WHAT YOU NEED TO DO
Look below for the line that has "pink screwdriver: 3 -> 8". Set down the lines from there through the line that has "grey bowling pin: 5 -> 4", exactly as written.
====
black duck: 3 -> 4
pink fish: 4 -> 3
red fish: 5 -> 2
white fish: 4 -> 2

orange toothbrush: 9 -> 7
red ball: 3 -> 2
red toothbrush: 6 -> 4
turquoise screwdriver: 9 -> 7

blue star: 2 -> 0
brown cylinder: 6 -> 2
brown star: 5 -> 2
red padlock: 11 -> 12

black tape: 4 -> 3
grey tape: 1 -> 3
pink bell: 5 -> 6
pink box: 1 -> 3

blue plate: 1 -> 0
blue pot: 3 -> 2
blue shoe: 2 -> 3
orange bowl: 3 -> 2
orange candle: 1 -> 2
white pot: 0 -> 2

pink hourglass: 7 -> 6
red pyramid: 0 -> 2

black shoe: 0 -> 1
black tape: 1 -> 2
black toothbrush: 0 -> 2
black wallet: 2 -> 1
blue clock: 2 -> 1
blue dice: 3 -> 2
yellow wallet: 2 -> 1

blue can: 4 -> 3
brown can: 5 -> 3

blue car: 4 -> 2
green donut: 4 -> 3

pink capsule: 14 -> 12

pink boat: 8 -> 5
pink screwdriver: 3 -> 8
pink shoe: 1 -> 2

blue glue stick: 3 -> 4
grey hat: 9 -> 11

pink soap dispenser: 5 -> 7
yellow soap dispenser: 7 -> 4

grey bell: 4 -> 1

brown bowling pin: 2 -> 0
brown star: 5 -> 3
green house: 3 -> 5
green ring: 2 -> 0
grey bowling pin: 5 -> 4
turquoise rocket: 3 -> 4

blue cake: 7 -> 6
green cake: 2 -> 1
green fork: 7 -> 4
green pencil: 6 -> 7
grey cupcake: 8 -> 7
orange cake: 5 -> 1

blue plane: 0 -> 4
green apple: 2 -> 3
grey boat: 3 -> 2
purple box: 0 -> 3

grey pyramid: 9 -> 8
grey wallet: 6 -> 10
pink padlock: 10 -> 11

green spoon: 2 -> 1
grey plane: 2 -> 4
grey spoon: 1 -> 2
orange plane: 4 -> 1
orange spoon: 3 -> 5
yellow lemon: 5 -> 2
====
FINAL ANSWER
pink screwdriver: 3 -> 8
pink shoe: 1 -> 2

blue glue stick: 3 -> 4
grey hat: 9 -> 11

pink soap dispenser: 5 -> 7
yellow soap dispenser: 7 -> 4

grey bell: 4 -> 1

brown bowling pin: 2 -> 0
brown star: 5 -> 3
green house: 3 -> 5
green ring: 2 -> 0
grey bowling pin: 5 -> 4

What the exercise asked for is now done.